TO DO – For the records below, work out the number of lines holding "hammer" and reply with only that.

DATASET CONTENT –
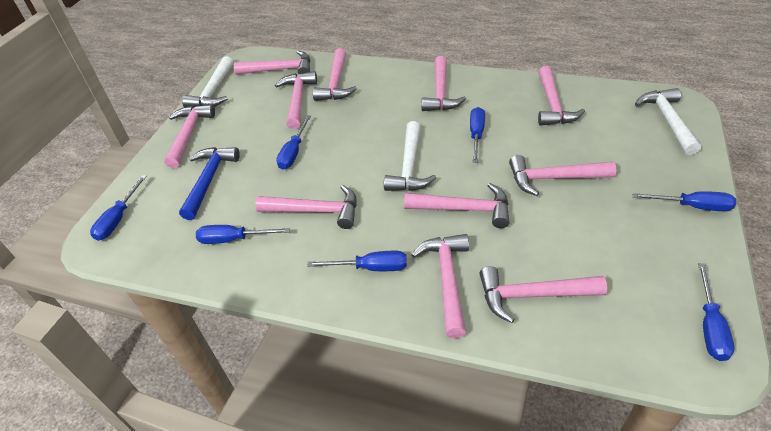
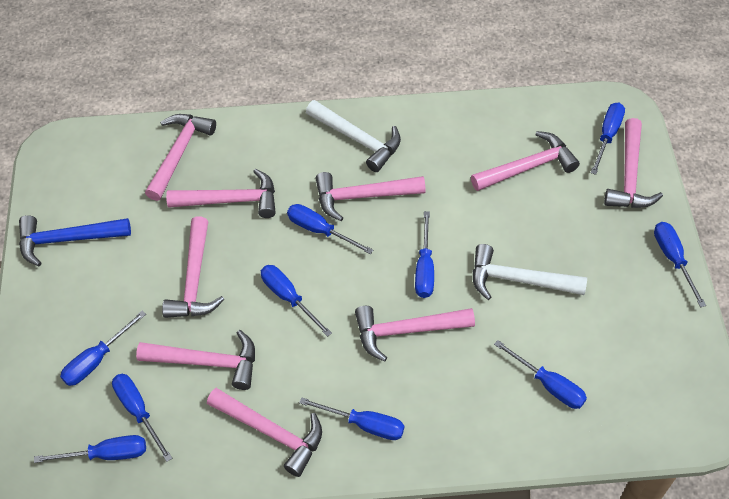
blue screwdriver: [90,175,147,241] [196,225,290,244] [276,115,311,170] [307,251,407,271] [470,107,485,163] [632,191,736,211] [698,263,734,361] = 7 -> [34,435,146,463] [60,310,146,386] [112,374,172,462] [261,265,332,337] [287,204,373,254] [299,397,404,440] [415,211,434,298] [494,340,587,409] [591,103,625,175] [654,222,706,307] = 10
pink hammer: [164,105,215,168] [234,51,310,75] [255,185,357,229] [275,71,317,129] [313,48,357,101] [404,183,510,228] [412,234,469,338] [421,56,466,111] [479,266,607,323] [509,155,616,196] [538,66,585,126] = 11 -> [136,330,255,390] [145,114,216,201] [162,217,225,318] [166,169,276,218] [207,388,322,477] [315,172,426,221] [355,306,475,362] [471,131,580,191] [604,118,663,208] = 9
white hammer: [182,56,233,107] [384,121,436,191] [635,88,701,155] = 3 -> [306,100,401,172] [473,244,587,300] = 2

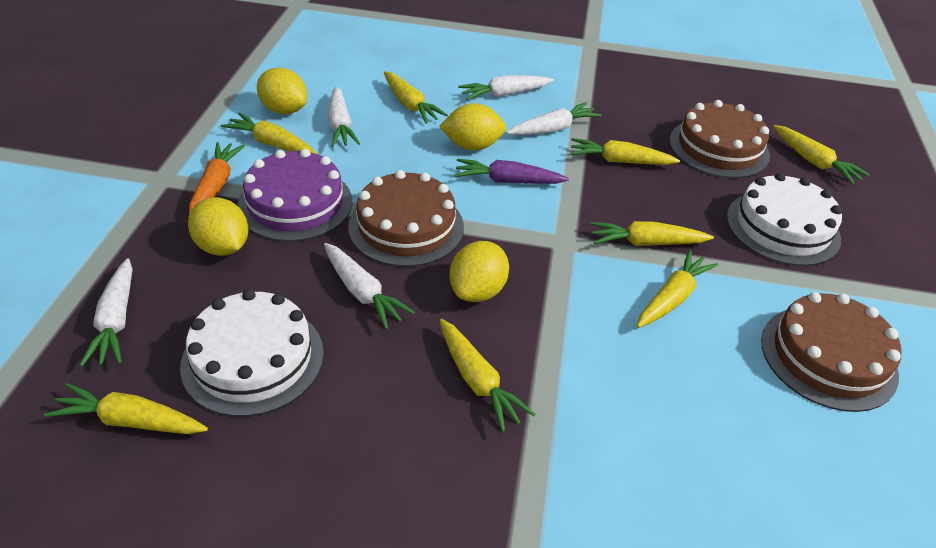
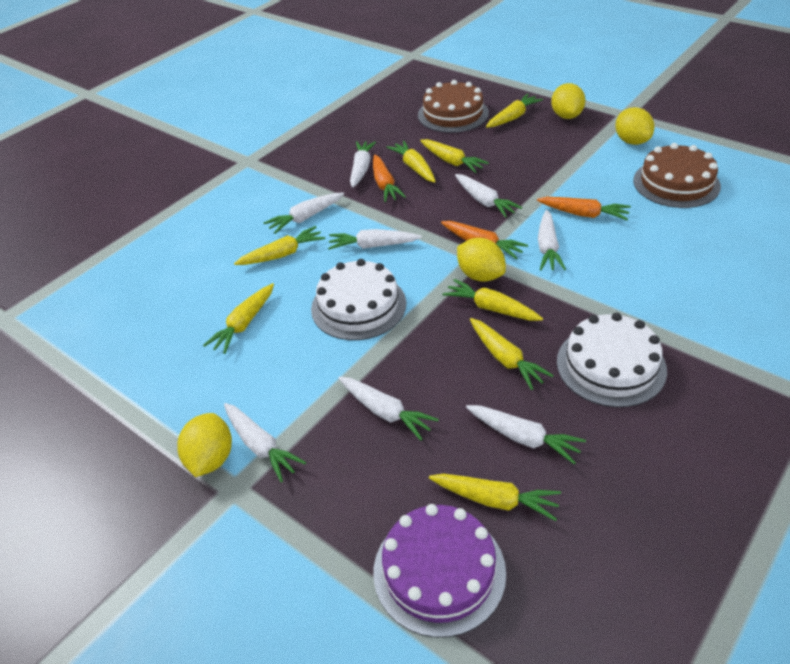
brown cake: [348,170,464,267] [670,100,770,178] [761,292,902,412] = 3 -> [418,80,489,133] [633,143,721,208] = 2
orange carrot: [189,142,245,215] = 1 -> [373,155,406,202] [441,221,528,259] [537,197,631,220] = 3
purple carrot: [454,159,569,184] = 1 -> none = 0
white carrot: [80,258,133,367] [324,243,415,329] [328,86,360,147] [458,75,554,100] [507,102,601,135] = 5 -> [224,403,306,482] [263,193,344,234] [328,229,422,250] [338,377,439,440] [350,141,376,188] [455,174,522,218] [466,405,586,464] [538,210,566,270] = 8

WRITTEN SOLUTION – 2